— Source material —

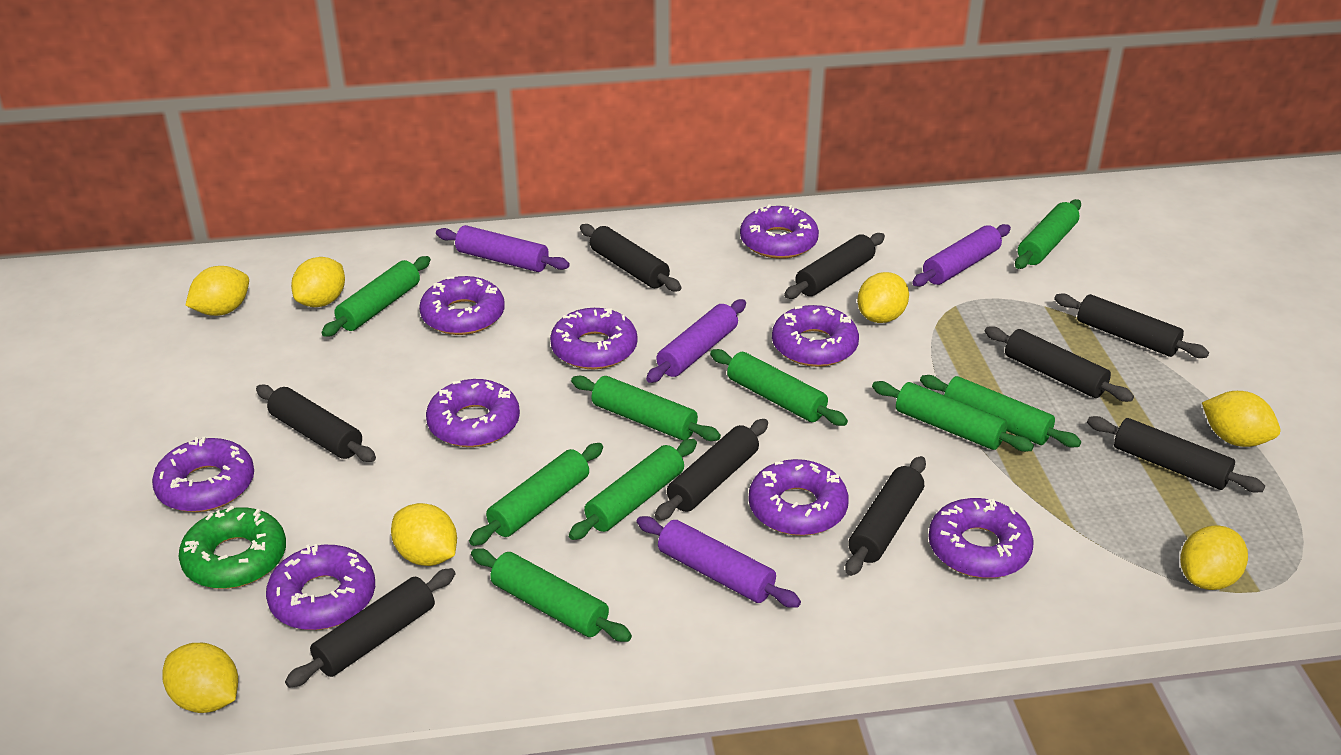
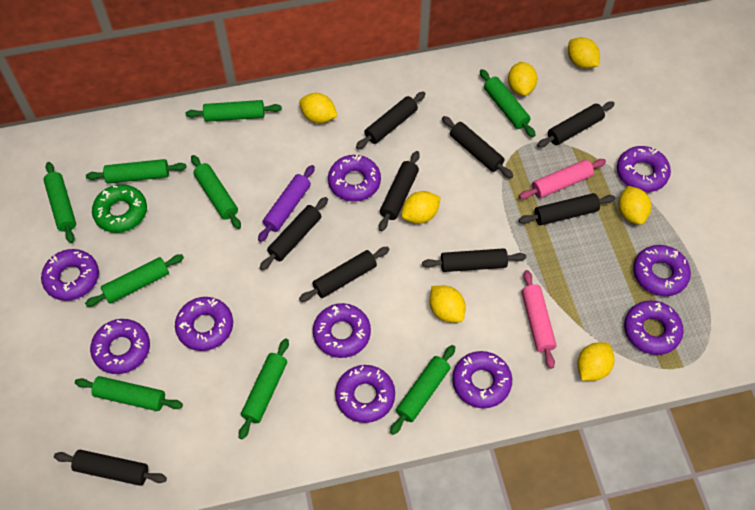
pink rolling pin: 0 -> 2
purple donut: 9 -> 10
purple rolling pin: 4 -> 1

— Work required —
Omit every picture, then repeat the remaining data exactly as it appears above.

— Completed task —
pink rolling pin: 0 -> 2
purple donut: 9 -> 10
purple rolling pin: 4 -> 1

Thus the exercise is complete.